---- Supplied material

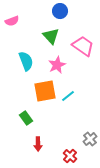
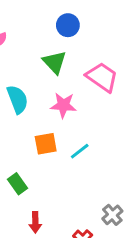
pink star: (57, 65) -> (63, 105), turned 30
orange square: (45, 91) -> (46, 144), size x0.7

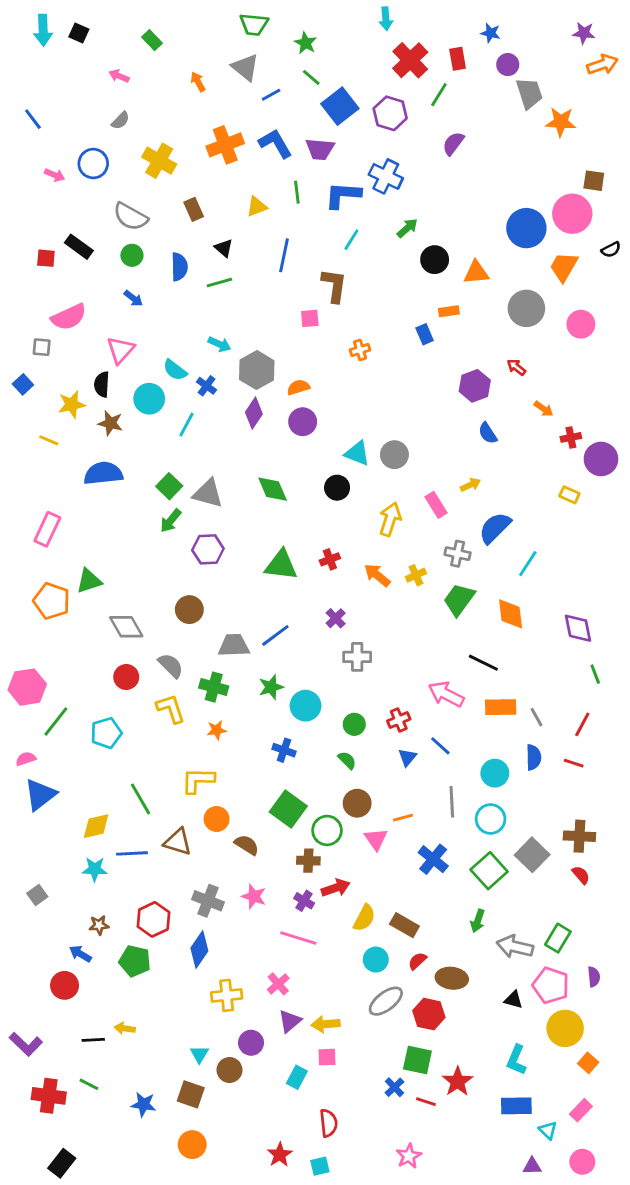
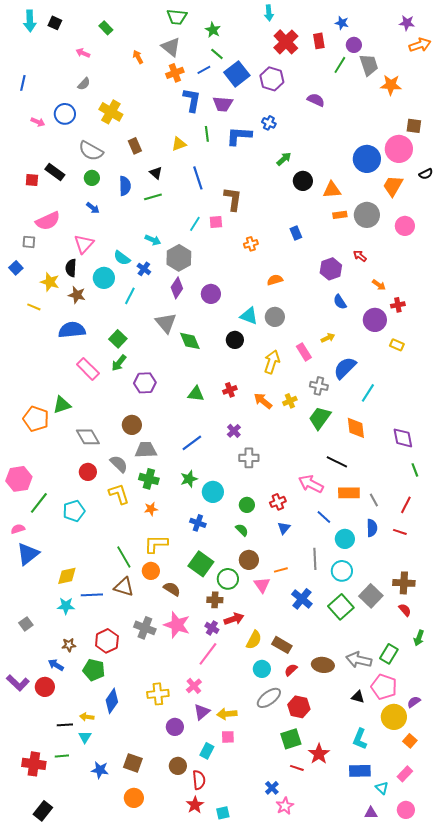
blue line: (271, 95) -> (204, 70), moved
green line: (439, 95) -> (340, 65), moved
blue line: (33, 119) -> (23, 83), turned 49
blue L-shape: (275, 143) -> (192, 100), turned 40
purple semicircle: (453, 143) -> (316, 100), turned 78
orange cross: (225, 145) -> (175, 73), moved, size x0.7
blue cross: (386, 176) -> (269, 123), size x0.6
cyan line: (351, 240) -> (195, 224), moved
blue line: (284, 255) -> (198, 178), turned -30
orange rectangle: (449, 311) -> (340, 215), moved
orange semicircle: (298, 387) -> (275, 280), moved
yellow star: (72, 404) -> (50, 282), turned 30
purple circle: (601, 459) -> (375, 320), moved
gray triangle: (208, 493) -> (166, 323), moved, turned 35
pink rectangle: (47, 529) -> (88, 369), moved, turned -70
green triangle: (281, 565) -> (196, 394), size x0.7
gray trapezoid: (234, 645) -> (146, 450), moved
blue line: (440, 746) -> (324, 517), moved
yellow L-shape: (198, 780) -> (156, 544), moved
green line: (141, 799) -> (124, 557), moved
pink star: (254, 896) -> (177, 625), size x1.5
green arrow: (478, 921) -> (419, 638), moved
pink line: (298, 938) -> (208, 654), turned -70
blue diamond: (199, 950) -> (112, 701), moved
purple semicircle: (594, 977) -> (414, 702), moved, turned -120
brown ellipse: (452, 978) -> (323, 665), moved
purple L-shape: (26, 1044) -> (18, 683), moved
cyan triangle: (199, 1054) -> (85, 737), moved
green square: (417, 1060) -> (291, 739), turned -30
brown circle: (229, 1070) -> (178, 766), moved
green line: (89, 1084) -> (62, 756), turned -32
blue cross: (394, 1087) -> (272, 788), moved
red semicircle: (328, 1123) -> (199, 780), moved

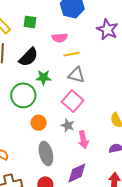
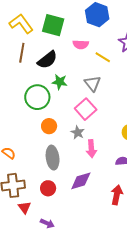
green square: (30, 22) -> (53, 25), size x1.6
yellow line: (71, 54) -> (103, 57), moved, turned 35
gray triangle: (76, 75) -> (93, 84), turned 30

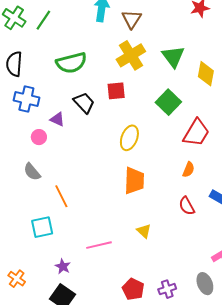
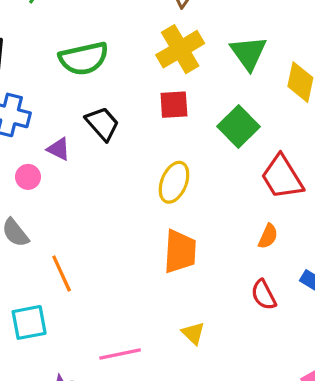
red square: (116, 91) -> (174, 105), moved
red trapezoid: (196, 133) -> (282, 177), turned 116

--------

*Work instruction:*
No pictures belong in the copy. Return exactly the lines from the line containing "pink rectangle: (47, 529)" through the last line of the listing.

*Exercise solution:*
pink rectangle: (47, 529) -> (88, 369), moved, turned -70
green triangle: (281, 565) -> (196, 394), size x0.7
gray trapezoid: (234, 645) -> (146, 450), moved
blue line: (440, 746) -> (324, 517), moved
yellow L-shape: (198, 780) -> (156, 544), moved
green line: (141, 799) -> (124, 557), moved
pink star: (254, 896) -> (177, 625), size x1.5
green arrow: (478, 921) -> (419, 638), moved
pink line: (298, 938) -> (208, 654), turned -70
blue diamond: (199, 950) -> (112, 701), moved
purple semicircle: (594, 977) -> (414, 702), moved, turned -120
brown ellipse: (452, 978) -> (323, 665), moved
purple L-shape: (26, 1044) -> (18, 683), moved
cyan triangle: (199, 1054) -> (85, 737), moved
green square: (417, 1060) -> (291, 739), turned -30
brown circle: (229, 1070) -> (178, 766), moved
green line: (89, 1084) -> (62, 756), turned -32
blue cross: (394, 1087) -> (272, 788), moved
red semicircle: (328, 1123) -> (199, 780), moved

green square: (30, 22) -> (53, 25), size x1.6
yellow line: (71, 54) -> (103, 57), moved, turned 35
gray triangle: (76, 75) -> (93, 84), turned 30

red square: (116, 91) -> (174, 105), moved
red trapezoid: (196, 133) -> (282, 177), turned 116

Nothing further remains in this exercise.